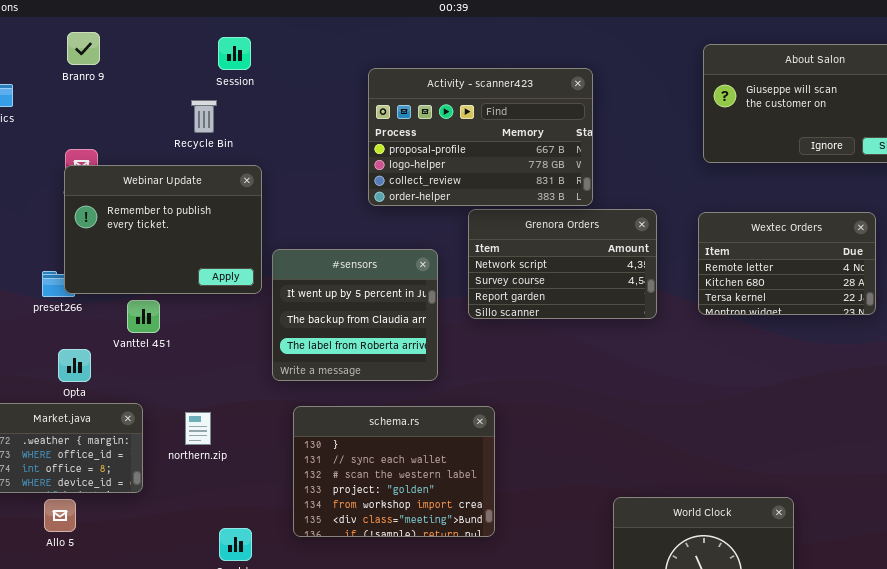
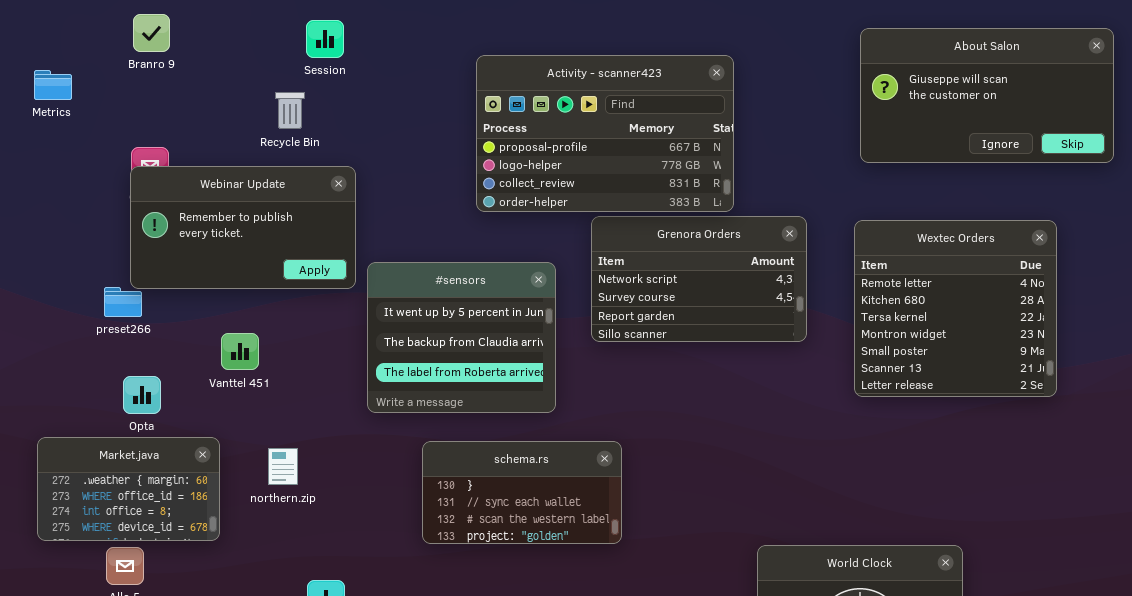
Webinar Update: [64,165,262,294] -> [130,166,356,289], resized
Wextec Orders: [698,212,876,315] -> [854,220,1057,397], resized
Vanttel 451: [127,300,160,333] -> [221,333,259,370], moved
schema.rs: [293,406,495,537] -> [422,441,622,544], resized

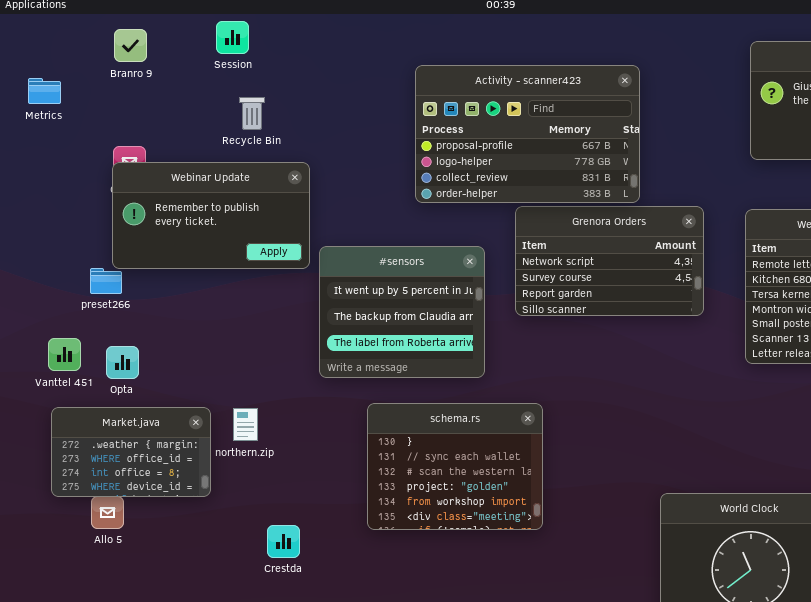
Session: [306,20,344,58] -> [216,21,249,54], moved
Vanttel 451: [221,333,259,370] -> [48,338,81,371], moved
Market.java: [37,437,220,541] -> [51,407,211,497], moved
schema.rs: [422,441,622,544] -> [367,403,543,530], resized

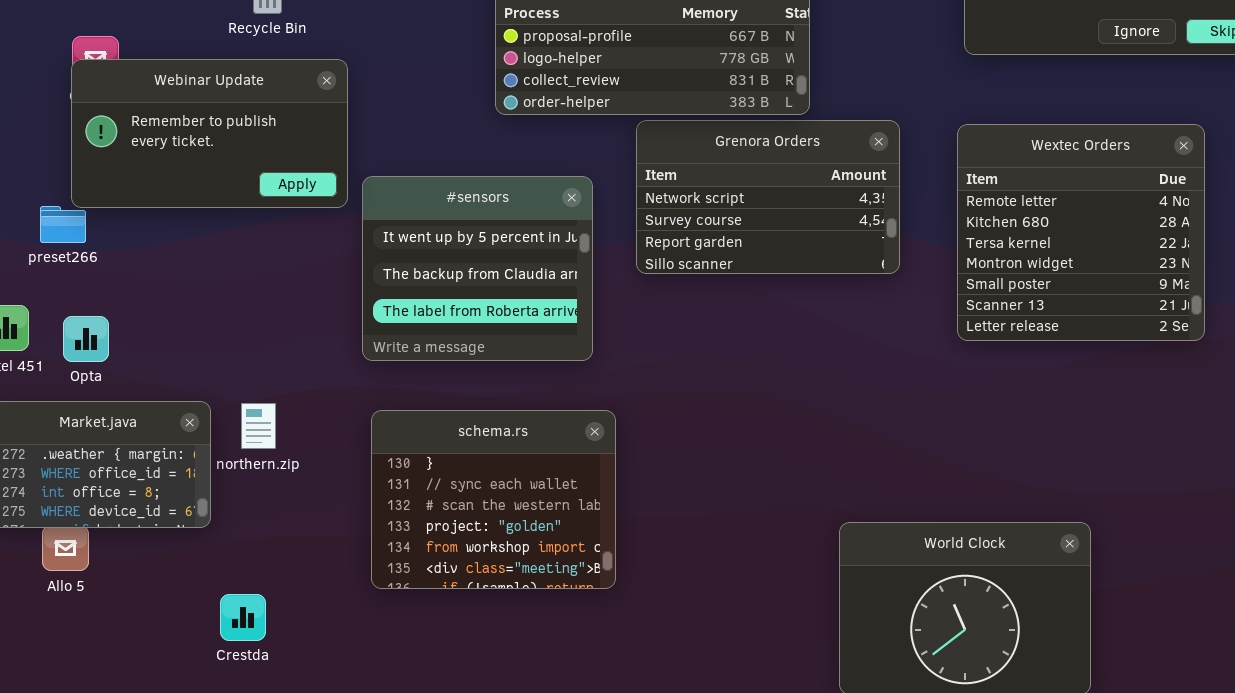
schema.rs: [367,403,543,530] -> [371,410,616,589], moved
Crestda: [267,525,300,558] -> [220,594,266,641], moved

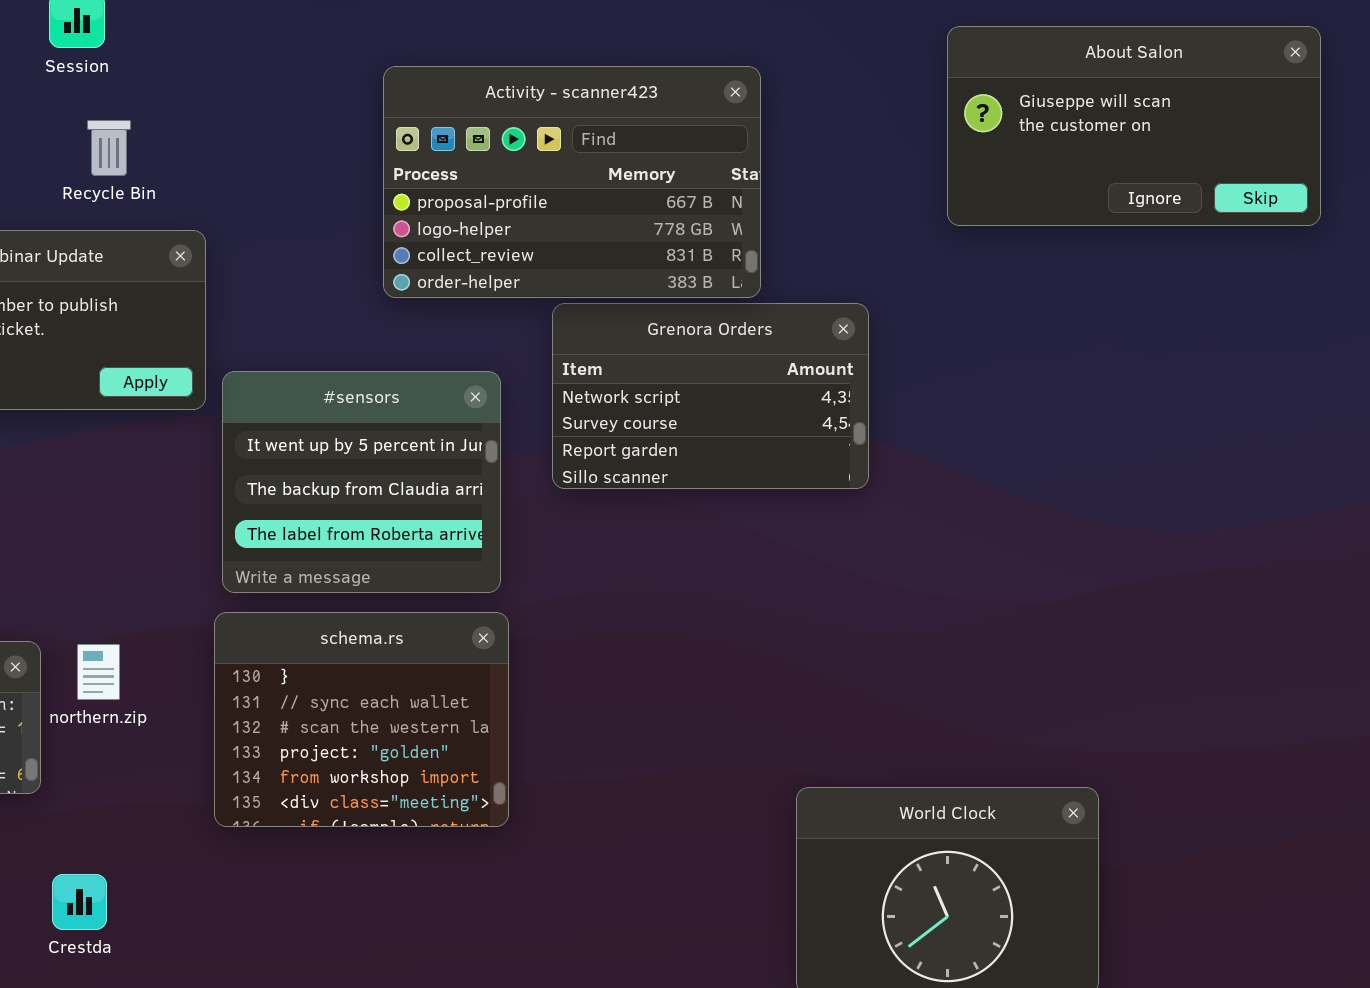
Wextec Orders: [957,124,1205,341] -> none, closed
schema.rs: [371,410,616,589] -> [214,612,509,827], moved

--

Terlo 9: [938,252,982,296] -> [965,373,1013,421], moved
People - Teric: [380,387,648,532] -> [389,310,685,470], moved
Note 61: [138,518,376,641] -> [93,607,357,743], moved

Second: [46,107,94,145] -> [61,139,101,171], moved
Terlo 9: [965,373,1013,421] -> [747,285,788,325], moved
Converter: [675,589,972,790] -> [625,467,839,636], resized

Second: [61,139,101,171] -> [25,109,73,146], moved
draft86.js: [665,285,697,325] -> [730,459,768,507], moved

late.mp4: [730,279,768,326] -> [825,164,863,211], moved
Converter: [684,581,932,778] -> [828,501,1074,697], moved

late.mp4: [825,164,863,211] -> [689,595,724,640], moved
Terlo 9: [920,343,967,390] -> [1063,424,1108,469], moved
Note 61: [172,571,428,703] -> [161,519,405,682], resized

**Work to complete:**
A single number is the whole answer: please count how many lines of the records above include the string "schema".

**Response:**
4